___ Available data

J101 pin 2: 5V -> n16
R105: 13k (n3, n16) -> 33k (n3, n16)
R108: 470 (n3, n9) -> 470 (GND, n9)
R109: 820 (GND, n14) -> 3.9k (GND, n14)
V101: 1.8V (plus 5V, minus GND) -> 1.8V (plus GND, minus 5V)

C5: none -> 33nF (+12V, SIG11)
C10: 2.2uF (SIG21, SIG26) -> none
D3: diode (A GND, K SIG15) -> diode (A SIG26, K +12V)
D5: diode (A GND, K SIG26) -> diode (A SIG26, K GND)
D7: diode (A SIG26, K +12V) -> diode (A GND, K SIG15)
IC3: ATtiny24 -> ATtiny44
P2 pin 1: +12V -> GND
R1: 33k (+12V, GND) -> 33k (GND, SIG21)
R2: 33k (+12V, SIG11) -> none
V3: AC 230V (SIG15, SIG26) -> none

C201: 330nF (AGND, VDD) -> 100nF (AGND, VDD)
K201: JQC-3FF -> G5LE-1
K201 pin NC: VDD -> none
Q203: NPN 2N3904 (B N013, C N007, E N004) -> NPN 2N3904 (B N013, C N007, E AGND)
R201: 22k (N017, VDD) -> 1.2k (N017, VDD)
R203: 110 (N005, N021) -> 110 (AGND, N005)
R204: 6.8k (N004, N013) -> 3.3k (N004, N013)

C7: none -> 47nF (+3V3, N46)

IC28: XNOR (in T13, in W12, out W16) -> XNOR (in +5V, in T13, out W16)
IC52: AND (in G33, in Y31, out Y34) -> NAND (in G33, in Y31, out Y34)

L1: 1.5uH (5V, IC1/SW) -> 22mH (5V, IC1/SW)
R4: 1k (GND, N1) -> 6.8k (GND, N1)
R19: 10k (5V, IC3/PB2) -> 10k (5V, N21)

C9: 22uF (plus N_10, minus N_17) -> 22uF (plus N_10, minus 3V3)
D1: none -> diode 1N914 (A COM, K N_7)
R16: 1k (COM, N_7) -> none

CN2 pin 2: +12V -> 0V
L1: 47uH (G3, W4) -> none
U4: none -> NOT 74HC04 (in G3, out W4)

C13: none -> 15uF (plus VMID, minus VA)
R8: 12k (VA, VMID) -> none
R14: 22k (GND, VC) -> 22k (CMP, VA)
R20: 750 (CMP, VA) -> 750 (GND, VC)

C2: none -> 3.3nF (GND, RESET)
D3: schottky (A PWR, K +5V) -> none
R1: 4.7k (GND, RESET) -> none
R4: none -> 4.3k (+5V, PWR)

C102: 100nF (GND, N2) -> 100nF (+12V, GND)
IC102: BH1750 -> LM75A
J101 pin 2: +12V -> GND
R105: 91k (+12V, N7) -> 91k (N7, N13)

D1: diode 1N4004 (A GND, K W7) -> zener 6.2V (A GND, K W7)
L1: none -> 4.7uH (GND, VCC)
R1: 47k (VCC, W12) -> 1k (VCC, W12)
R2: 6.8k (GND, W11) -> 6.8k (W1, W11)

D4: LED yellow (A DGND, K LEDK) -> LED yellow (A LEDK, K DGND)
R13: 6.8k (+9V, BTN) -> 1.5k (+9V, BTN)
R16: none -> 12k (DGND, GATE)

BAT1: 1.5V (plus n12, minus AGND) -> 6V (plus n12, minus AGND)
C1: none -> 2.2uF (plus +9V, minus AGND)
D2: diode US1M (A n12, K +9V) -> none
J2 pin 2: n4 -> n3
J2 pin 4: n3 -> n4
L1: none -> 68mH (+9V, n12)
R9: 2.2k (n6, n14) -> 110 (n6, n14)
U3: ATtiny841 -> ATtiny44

______

**Work to complete:** Above are some records; copy exactly the lines from the one with "K201 pin NC: VDD -> none" through the one with "R19: 10k (5V, IC3/PB2) -> 10k (5V, N21)", both included, and no others.

**Reply to the task:**
K201 pin NC: VDD -> none
Q203: NPN 2N3904 (B N013, C N007, E N004) -> NPN 2N3904 (B N013, C N007, E AGND)
R201: 22k (N017, VDD) -> 1.2k (N017, VDD)
R203: 110 (N005, N021) -> 110 (AGND, N005)
R204: 6.8k (N004, N013) -> 3.3k (N004, N013)

C7: none -> 47nF (+3V3, N46)

IC28: XNOR (in T13, in W12, out W16) -> XNOR (in +5V, in T13, out W16)
IC52: AND (in G33, in Y31, out Y34) -> NAND (in G33, in Y31, out Y34)

L1: 1.5uH (5V, IC1/SW) -> 22mH (5V, IC1/SW)
R4: 1k (GND, N1) -> 6.8k (GND, N1)
R19: 10k (5V, IC3/PB2) -> 10k (5V, N21)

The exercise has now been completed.